ACTIVITY >> Number of lines below with "orange": work it out and reply with that number only.

PROVIDED MATERIAL >>

Segment Open

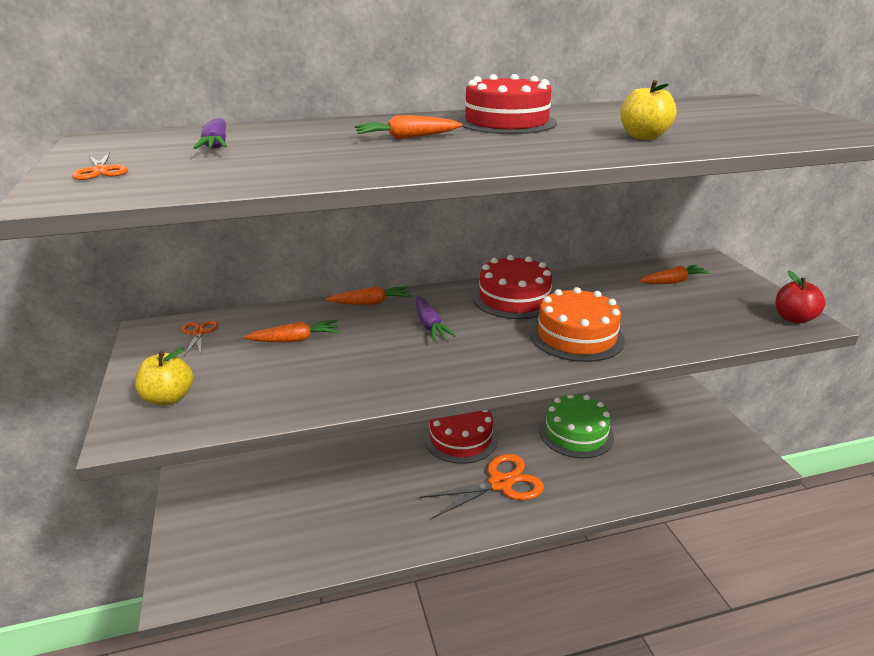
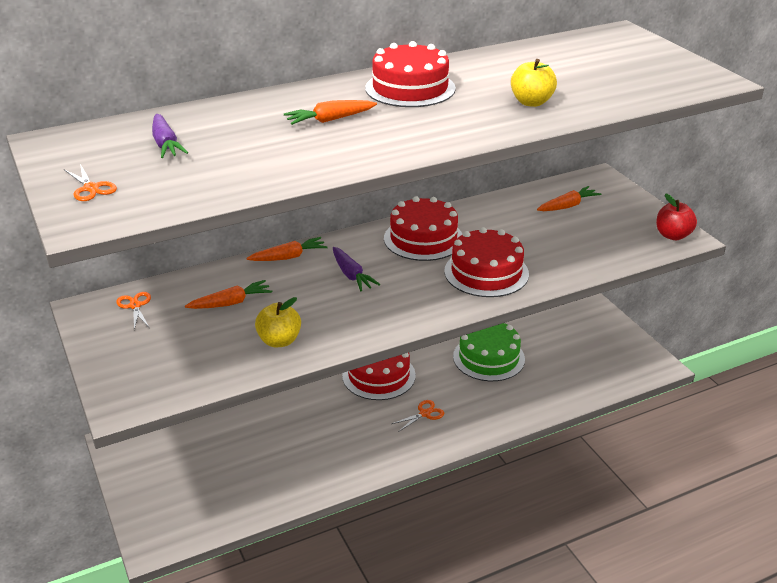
camera: 10 degrees left, 5 degrees up
(168, 398) = (140, 371): yellow apple -> yellow apple (279, 341)
(500, 483) = (424, 413): orange scissors -> orange scissors, size x0.48
(576, 336) = (486, 272): orange cake -> red cake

Segment Closed

SOLUTION >> 2